## ASSIGNMENT
Give back an exact copy of the lines from the start of the material through the line bearing "blue mug: 2 -> 3". Include both ends and nothing else.

## RECORDS PROVIDED
-------

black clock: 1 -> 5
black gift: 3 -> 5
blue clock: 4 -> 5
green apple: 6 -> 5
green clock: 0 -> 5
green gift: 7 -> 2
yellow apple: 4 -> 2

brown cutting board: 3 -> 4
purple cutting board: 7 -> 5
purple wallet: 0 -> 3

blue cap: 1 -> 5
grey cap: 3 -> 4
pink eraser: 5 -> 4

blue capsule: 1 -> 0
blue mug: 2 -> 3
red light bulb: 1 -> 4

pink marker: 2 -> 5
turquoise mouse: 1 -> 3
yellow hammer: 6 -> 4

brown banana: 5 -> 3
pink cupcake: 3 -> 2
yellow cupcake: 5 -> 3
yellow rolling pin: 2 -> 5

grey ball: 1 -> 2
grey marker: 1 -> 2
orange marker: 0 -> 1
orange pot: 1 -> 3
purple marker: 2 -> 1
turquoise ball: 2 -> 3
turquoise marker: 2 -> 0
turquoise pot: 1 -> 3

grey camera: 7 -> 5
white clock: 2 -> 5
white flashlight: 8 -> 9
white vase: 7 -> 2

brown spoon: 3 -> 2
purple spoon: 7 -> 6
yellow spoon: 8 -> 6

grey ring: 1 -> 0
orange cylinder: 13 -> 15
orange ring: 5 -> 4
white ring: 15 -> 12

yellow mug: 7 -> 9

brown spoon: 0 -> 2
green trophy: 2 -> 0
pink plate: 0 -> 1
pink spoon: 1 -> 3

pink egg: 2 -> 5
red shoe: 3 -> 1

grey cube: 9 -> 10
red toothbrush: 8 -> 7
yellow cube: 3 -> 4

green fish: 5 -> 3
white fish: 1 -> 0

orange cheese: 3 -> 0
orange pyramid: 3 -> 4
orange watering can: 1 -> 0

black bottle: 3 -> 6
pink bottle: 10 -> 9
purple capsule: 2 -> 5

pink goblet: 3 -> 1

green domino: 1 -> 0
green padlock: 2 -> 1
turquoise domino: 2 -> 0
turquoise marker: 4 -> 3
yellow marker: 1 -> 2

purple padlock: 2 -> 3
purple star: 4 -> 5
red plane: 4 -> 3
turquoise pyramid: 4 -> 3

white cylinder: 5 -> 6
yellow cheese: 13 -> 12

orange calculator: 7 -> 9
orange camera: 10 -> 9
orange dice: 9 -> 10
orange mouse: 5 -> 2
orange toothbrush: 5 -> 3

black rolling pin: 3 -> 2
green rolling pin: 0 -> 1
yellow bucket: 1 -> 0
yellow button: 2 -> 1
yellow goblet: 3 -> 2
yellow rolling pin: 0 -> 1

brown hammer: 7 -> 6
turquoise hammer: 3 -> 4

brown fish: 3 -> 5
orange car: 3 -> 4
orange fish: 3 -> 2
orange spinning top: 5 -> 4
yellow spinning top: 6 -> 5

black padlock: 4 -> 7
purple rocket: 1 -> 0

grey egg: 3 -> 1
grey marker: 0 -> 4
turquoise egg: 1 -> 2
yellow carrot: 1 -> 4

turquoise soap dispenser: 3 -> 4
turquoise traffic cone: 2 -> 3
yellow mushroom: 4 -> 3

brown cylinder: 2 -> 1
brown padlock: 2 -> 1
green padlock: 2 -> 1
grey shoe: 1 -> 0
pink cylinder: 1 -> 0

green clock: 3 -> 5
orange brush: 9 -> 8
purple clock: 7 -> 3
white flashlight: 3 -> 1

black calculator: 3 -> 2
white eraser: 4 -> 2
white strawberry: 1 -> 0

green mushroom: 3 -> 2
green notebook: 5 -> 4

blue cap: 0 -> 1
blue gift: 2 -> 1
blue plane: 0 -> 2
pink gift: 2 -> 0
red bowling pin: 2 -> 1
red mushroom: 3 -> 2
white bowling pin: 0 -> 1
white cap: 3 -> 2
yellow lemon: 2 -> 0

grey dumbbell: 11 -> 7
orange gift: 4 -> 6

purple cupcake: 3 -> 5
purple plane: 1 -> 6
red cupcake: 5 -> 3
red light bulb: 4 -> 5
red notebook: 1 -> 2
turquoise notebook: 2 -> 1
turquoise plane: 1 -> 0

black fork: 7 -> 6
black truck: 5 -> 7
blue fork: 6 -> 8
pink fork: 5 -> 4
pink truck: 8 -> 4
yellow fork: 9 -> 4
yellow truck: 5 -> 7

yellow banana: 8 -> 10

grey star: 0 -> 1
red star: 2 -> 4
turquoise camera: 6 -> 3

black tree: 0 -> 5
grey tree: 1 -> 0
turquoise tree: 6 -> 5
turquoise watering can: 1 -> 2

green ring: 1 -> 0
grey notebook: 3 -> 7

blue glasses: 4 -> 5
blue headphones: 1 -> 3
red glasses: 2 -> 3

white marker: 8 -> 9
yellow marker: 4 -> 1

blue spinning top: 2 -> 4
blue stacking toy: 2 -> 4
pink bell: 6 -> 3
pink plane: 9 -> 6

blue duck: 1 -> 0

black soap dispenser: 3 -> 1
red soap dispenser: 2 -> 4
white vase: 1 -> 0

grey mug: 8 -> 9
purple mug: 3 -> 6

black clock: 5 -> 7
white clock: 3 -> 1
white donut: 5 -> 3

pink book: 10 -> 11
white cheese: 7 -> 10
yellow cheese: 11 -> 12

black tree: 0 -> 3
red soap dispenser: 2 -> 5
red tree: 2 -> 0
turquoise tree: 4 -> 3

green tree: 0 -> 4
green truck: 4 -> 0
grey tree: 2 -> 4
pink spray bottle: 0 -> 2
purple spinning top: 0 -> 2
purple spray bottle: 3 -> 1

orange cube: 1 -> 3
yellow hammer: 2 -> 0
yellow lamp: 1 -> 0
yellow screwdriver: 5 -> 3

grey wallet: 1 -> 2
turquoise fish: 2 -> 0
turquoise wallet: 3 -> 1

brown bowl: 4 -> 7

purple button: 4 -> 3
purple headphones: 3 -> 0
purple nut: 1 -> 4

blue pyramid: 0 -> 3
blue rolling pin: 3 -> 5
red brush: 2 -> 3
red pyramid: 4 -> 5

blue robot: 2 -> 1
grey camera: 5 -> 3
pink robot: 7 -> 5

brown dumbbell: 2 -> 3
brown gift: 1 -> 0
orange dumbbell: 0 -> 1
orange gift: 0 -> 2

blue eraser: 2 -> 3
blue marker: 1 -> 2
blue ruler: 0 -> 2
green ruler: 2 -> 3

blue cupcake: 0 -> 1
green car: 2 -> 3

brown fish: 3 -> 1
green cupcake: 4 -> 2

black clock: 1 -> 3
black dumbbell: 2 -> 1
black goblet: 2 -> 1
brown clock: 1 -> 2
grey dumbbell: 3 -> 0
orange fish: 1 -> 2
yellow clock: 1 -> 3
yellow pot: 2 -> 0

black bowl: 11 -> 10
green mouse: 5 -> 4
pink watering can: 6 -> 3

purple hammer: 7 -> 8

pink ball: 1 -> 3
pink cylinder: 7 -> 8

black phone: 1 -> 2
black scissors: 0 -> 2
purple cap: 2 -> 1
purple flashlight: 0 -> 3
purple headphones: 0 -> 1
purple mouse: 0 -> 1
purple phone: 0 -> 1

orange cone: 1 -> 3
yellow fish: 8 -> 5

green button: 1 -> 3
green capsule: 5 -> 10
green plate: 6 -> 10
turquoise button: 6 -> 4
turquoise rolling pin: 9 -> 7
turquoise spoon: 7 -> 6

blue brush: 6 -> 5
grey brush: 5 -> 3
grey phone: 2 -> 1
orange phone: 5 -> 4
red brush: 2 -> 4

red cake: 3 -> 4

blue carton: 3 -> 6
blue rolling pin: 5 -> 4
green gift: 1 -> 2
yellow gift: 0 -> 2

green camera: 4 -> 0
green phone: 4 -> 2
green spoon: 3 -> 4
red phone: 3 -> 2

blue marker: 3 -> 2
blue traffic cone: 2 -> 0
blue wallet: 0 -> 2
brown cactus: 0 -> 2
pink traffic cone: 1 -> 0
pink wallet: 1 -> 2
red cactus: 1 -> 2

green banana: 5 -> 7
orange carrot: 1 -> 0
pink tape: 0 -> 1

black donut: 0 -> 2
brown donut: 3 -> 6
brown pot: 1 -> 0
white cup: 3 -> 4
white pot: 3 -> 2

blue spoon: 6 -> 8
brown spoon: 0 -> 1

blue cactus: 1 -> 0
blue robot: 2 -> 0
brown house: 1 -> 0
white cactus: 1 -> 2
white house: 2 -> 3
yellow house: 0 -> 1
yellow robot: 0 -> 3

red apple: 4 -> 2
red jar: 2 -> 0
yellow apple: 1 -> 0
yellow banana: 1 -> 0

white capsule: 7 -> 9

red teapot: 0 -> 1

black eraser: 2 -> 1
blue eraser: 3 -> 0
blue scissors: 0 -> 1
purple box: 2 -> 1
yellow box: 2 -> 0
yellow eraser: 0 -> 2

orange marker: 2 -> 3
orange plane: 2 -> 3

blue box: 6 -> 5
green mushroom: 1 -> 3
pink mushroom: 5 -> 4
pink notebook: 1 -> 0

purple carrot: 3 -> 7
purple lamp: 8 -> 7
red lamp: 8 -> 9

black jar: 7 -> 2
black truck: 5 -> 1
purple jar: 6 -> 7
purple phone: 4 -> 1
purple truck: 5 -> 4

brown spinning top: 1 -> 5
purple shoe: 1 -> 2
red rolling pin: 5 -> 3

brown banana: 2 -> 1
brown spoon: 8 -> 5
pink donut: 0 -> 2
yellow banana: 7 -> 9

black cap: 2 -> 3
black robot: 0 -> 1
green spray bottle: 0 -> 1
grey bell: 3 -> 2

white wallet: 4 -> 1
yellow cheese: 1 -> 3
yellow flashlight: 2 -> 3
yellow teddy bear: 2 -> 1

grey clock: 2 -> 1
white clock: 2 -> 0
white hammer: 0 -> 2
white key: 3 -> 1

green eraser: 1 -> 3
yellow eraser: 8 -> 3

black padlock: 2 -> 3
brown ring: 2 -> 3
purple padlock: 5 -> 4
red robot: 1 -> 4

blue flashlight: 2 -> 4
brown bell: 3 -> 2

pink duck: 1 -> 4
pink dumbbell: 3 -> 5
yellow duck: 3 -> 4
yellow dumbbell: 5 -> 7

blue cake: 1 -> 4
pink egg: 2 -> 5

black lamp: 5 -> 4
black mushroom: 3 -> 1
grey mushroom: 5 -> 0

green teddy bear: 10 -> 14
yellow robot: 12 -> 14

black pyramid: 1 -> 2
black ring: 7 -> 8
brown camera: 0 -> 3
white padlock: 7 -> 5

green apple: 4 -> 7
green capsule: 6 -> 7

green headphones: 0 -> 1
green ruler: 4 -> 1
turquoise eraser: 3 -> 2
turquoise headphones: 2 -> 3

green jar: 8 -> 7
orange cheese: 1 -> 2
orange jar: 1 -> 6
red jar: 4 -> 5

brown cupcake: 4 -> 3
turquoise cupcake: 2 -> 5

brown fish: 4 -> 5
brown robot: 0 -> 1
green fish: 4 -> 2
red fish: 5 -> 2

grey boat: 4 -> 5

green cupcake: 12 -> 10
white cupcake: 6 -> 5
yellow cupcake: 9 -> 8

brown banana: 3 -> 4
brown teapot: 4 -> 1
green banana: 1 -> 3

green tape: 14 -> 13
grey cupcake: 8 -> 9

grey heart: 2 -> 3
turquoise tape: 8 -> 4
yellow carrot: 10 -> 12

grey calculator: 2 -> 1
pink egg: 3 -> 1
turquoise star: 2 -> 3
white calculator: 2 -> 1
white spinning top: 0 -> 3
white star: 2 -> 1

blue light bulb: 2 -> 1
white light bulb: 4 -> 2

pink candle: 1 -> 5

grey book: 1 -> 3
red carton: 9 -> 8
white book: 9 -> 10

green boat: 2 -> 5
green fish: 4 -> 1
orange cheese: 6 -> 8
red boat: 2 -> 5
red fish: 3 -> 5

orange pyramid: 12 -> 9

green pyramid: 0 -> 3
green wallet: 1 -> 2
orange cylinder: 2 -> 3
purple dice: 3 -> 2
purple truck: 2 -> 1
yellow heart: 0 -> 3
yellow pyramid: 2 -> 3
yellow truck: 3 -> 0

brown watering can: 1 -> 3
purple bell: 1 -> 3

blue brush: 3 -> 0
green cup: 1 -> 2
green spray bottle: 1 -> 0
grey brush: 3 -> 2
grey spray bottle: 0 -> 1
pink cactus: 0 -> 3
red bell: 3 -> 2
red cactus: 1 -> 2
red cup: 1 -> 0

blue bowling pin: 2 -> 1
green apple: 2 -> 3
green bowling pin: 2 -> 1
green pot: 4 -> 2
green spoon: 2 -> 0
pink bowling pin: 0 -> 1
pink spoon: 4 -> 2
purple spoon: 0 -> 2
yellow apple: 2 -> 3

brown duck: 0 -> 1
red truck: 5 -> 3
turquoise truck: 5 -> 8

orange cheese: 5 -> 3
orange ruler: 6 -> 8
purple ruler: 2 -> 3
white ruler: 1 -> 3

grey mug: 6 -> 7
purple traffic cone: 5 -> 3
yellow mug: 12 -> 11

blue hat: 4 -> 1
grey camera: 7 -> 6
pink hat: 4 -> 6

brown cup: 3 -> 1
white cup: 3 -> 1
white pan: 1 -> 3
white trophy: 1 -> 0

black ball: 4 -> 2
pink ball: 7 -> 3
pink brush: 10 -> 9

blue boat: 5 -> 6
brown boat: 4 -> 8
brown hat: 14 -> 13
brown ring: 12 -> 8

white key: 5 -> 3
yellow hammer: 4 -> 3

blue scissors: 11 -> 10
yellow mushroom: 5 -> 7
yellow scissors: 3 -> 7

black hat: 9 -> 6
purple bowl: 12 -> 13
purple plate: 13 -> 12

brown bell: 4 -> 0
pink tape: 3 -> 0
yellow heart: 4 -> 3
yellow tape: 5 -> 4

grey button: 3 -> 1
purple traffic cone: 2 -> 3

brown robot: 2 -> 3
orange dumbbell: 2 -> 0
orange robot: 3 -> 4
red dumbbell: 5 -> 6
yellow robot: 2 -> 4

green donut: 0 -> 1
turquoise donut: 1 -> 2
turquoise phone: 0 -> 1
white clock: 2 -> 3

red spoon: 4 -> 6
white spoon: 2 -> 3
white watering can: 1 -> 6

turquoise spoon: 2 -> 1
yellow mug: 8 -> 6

-------

## WRITTEN RESPONSE
black clock: 1 -> 5
black gift: 3 -> 5
blue clock: 4 -> 5
green apple: 6 -> 5
green clock: 0 -> 5
green gift: 7 -> 2
yellow apple: 4 -> 2

brown cutting board: 3 -> 4
purple cutting board: 7 -> 5
purple wallet: 0 -> 3

blue cap: 1 -> 5
grey cap: 3 -> 4
pink eraser: 5 -> 4

blue capsule: 1 -> 0
blue mug: 2 -> 3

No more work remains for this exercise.